──────── DATASET RECORDS ────────

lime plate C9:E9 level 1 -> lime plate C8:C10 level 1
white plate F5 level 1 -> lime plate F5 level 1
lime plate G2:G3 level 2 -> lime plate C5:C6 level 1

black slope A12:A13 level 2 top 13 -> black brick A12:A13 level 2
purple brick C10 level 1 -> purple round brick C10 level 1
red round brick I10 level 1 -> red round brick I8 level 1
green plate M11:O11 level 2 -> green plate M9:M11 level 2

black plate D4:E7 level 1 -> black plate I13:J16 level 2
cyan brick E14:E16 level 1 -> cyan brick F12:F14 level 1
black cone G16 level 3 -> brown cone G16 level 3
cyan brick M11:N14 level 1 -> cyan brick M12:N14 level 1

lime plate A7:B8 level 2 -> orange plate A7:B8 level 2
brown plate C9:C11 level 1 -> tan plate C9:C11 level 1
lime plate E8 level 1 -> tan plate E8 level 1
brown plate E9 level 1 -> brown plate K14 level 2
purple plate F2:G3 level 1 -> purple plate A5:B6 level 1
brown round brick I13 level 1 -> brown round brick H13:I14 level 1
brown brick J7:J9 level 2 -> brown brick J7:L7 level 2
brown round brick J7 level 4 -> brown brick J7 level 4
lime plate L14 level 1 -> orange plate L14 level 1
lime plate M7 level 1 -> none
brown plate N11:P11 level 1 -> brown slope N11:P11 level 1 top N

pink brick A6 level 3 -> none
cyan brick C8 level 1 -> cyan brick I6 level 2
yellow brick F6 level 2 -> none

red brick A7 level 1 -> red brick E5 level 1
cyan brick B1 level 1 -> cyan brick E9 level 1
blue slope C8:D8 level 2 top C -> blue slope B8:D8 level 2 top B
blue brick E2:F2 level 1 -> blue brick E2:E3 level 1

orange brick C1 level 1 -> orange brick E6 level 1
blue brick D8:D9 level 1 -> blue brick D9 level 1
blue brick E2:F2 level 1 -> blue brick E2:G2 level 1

────────

**THE PROBLEM:** Set down exactly the line with "red brick A7 level 1 -> red brick E5 level 1" and each line after it up to the end of the records, adding nothing.

**COMPLETED TASK:**
red brick A7 level 1 -> red brick E5 level 1
cyan brick B1 level 1 -> cyan brick E9 level 1
blue slope C8:D8 level 2 top C -> blue slope B8:D8 level 2 top B
blue brick E2:F2 level 1 -> blue brick E2:E3 level 1

orange brick C1 level 1 -> orange brick E6 level 1
blue brick D8:D9 level 1 -> blue brick D9 level 1
blue brick E2:F2 level 1 -> blue brick E2:G2 level 1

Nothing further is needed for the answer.